§ ABOUT THIS EXERCISE
Transcribe the listing below exactly, leaving nothing out.

§ TASK INPUT
________________________________________

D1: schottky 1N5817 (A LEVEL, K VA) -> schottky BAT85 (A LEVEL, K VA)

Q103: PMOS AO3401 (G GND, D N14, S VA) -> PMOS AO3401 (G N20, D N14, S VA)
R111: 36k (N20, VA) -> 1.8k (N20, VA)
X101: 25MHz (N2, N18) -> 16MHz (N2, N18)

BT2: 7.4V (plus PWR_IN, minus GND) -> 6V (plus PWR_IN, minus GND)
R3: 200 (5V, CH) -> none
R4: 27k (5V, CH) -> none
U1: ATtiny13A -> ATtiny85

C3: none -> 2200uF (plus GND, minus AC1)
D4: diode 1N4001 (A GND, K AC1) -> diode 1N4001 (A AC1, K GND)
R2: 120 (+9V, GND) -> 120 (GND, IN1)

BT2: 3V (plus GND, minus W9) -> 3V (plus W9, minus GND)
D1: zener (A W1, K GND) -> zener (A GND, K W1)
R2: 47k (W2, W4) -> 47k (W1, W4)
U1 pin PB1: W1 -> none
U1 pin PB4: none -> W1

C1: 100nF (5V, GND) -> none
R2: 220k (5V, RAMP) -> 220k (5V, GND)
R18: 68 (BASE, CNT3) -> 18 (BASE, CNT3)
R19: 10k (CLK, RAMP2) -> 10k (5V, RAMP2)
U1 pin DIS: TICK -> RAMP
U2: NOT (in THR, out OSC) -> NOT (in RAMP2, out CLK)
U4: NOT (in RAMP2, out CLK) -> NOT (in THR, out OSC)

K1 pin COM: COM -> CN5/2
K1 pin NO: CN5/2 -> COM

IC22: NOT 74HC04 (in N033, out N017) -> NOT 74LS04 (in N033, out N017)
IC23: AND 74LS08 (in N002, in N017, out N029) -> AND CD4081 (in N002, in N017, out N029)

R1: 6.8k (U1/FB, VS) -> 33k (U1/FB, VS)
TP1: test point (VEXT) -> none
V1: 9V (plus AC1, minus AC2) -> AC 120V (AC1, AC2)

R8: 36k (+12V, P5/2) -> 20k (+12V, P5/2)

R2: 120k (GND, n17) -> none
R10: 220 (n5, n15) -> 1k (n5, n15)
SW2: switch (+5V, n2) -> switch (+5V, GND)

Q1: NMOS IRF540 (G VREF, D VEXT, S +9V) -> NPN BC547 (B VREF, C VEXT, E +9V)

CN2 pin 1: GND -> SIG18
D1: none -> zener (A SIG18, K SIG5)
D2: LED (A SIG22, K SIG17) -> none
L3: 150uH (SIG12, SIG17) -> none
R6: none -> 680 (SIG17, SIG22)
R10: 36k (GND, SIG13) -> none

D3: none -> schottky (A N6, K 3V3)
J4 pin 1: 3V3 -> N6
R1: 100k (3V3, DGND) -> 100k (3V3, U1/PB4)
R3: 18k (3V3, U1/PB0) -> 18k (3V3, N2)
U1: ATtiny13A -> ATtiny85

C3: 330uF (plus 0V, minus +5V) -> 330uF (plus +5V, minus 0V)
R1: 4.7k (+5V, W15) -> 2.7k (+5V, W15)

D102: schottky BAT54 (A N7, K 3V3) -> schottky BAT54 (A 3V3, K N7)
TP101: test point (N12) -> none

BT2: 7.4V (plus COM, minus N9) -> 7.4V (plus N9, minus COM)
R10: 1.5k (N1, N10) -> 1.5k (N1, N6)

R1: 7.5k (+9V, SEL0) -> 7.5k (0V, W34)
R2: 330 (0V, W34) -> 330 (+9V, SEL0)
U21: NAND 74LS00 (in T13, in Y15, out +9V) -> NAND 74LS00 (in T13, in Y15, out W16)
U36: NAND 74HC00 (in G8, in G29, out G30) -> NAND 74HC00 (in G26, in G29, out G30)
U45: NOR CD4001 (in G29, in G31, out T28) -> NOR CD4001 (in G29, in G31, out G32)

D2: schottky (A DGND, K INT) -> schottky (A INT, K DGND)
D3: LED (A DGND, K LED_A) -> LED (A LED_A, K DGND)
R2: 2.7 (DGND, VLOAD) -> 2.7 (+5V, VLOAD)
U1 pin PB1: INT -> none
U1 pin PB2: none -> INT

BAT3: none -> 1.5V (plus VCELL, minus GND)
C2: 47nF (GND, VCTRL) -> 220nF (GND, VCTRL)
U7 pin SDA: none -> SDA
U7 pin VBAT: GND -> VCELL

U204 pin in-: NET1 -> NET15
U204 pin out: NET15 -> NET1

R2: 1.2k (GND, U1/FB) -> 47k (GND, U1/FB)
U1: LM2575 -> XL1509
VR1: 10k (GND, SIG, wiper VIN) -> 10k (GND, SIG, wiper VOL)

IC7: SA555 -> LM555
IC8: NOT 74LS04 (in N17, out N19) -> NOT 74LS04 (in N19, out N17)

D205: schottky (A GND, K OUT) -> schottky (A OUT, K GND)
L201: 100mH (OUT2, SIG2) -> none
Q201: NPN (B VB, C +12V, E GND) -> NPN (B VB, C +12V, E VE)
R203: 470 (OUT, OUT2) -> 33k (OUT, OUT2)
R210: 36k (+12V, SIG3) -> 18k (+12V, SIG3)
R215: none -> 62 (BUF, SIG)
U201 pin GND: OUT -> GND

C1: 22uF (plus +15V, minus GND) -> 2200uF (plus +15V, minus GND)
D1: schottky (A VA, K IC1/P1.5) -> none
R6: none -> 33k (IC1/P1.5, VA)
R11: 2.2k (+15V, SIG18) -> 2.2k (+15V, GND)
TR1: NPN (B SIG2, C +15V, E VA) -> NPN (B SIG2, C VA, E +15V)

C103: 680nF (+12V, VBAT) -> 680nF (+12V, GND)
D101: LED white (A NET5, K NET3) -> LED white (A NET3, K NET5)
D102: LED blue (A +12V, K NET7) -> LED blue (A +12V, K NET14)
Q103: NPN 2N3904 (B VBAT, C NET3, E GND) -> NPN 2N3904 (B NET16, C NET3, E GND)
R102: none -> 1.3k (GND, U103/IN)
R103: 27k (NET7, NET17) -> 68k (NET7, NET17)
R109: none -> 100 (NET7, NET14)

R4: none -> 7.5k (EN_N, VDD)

________________________________________

§ REPLY TO THE EXERCISE
D1: schottky 1N5817 (A LEVEL, K VA) -> schottky BAT85 (A LEVEL, K VA)

Q103: PMOS AO3401 (G GND, D N14, S VA) -> PMOS AO3401 (G N20, D N14, S VA)
R111: 36k (N20, VA) -> 1.8k (N20, VA)
X101: 25MHz (N2, N18) -> 16MHz (N2, N18)

BT2: 7.4V (plus PWR_IN, minus GND) -> 6V (plus PWR_IN, minus GND)
R3: 200 (5V, CH) -> none
R4: 27k (5V, CH) -> none
U1: ATtiny13A -> ATtiny85

C3: none -> 2200uF (plus GND, minus AC1)
D4: diode 1N4001 (A GND, K AC1) -> diode 1N4001 (A AC1, K GND)
R2: 120 (+9V, GND) -> 120 (GND, IN1)

BT2: 3V (plus GND, minus W9) -> 3V (plus W9, minus GND)
D1: zener (A W1, K GND) -> zener (A GND, K W1)
R2: 47k (W2, W4) -> 47k (W1, W4)
U1 pin PB1: W1 -> none
U1 pin PB4: none -> W1

C1: 100nF (5V, GND) -> none
R2: 220k (5V, RAMP) -> 220k (5V, GND)
R18: 68 (BASE, CNT3) -> 18 (BASE, CNT3)
R19: 10k (CLK, RAMP2) -> 10k (5V, RAMP2)
U1 pin DIS: TICK -> RAMP
U2: NOT (in THR, out OSC) -> NOT (in RAMP2, out CLK)
U4: NOT (in RAMP2, out CLK) -> NOT (in THR, out OSC)

K1 pin COM: COM -> CN5/2
K1 pin NO: CN5/2 -> COM

IC22: NOT 74HC04 (in N033, out N017) -> NOT 74LS04 (in N033, out N017)
IC23: AND 74LS08 (in N002, in N017, out N029) -> AND CD4081 (in N002, in N017, out N029)

R1: 6.8k (U1/FB, VS) -> 33k (U1/FB, VS)
TP1: test point (VEXT) -> none
V1: 9V (plus AC1, minus AC2) -> AC 120V (AC1, AC2)

R8: 36k (+12V, P5/2) -> 20k (+12V, P5/2)

R2: 120k (GND, n17) -> none
R10: 220 (n5, n15) -> 1k (n5, n15)
SW2: switch (+5V, n2) -> switch (+5V, GND)

Q1: NMOS IRF540 (G VREF, D VEXT, S +9V) -> NPN BC547 (B VREF, C VEXT, E +9V)

CN2 pin 1: GND -> SIG18
D1: none -> zener (A SIG18, K SIG5)
D2: LED (A SIG22, K SIG17) -> none
L3: 150uH (SIG12, SIG17) -> none
R6: none -> 680 (SIG17, SIG22)
R10: 36k (GND, SIG13) -> none

D3: none -> schottky (A N6, K 3V3)
J4 pin 1: 3V3 -> N6
R1: 100k (3V3, DGND) -> 100k (3V3, U1/PB4)
R3: 18k (3V3, U1/PB0) -> 18k (3V3, N2)
U1: ATtiny13A -> ATtiny85

C3: 330uF (plus 0V, minus +5V) -> 330uF (plus +5V, minus 0V)
R1: 4.7k (+5V, W15) -> 2.7k (+5V, W15)

D102: schottky BAT54 (A N7, K 3V3) -> schottky BAT54 (A 3V3, K N7)
TP101: test point (N12) -> none

BT2: 7.4V (plus COM, minus N9) -> 7.4V (plus N9, minus COM)
R10: 1.5k (N1, N10) -> 1.5k (N1, N6)

R1: 7.5k (+9V, SEL0) -> 7.5k (0V, W34)
R2: 330 (0V, W34) -> 330 (+9V, SEL0)
U21: NAND 74LS00 (in T13, in Y15, out +9V) -> NAND 74LS00 (in T13, in Y15, out W16)
U36: NAND 74HC00 (in G8, in G29, out G30) -> NAND 74HC00 (in G26, in G29, out G30)
U45: NOR CD4001 (in G29, in G31, out T28) -> NOR CD4001 (in G29, in G31, out G32)

D2: schottky (A DGND, K INT) -> schottky (A INT, K DGND)
D3: LED (A DGND, K LED_A) -> LED (A LED_A, K DGND)
R2: 2.7 (DGND, VLOAD) -> 2.7 (+5V, VLOAD)
U1 pin PB1: INT -> none
U1 pin PB2: none -> INT

BAT3: none -> 1.5V (plus VCELL, minus GND)
C2: 47nF (GND, VCTRL) -> 220nF (GND, VCTRL)
U7 pin SDA: none -> SDA
U7 pin VBAT: GND -> VCELL

U204 pin in-: NET1 -> NET15
U204 pin out: NET15 -> NET1

R2: 1.2k (GND, U1/FB) -> 47k (GND, U1/FB)
U1: LM2575 -> XL1509
VR1: 10k (GND, SIG, wiper VIN) -> 10k (GND, SIG, wiper VOL)

IC7: SA555 -> LM555
IC8: NOT 74LS04 (in N17, out N19) -> NOT 74LS04 (in N19, out N17)

D205: schottky (A GND, K OUT) -> schottky (A OUT, K GND)
L201: 100mH (OUT2, SIG2) -> none
Q201: NPN (B VB, C +12V, E GND) -> NPN (B VB, C +12V, E VE)
R203: 470 (OUT, OUT2) -> 33k (OUT, OUT2)
R210: 36k (+12V, SIG3) -> 18k (+12V, SIG3)
R215: none -> 62 (BUF, SIG)
U201 pin GND: OUT -> GND

C1: 22uF (plus +15V, minus GND) -> 2200uF (plus +15V, minus GND)
D1: schottky (A VA, K IC1/P1.5) -> none
R6: none -> 33k (IC1/P1.5, VA)
R11: 2.2k (+15V, SIG18) -> 2.2k (+15V, GND)
TR1: NPN (B SIG2, C +15V, E VA) -> NPN (B SIG2, C VA, E +15V)

C103: 680nF (+12V, VBAT) -> 680nF (+12V, GND)
D101: LED white (A NET5, K NET3) -> LED white (A NET3, K NET5)
D102: LED blue (A +12V, K NET7) -> LED blue (A +12V, K NET14)
Q103: NPN 2N3904 (B VBAT, C NET3, E GND) -> NPN 2N3904 (B NET16, C NET3, E GND)
R102: none -> 1.3k (GND, U103/IN)
R103: 27k (NET7, NET17) -> 68k (NET7, NET17)
R109: none -> 100 (NET7, NET14)

R4: none -> 7.5k (EN_N, VDD)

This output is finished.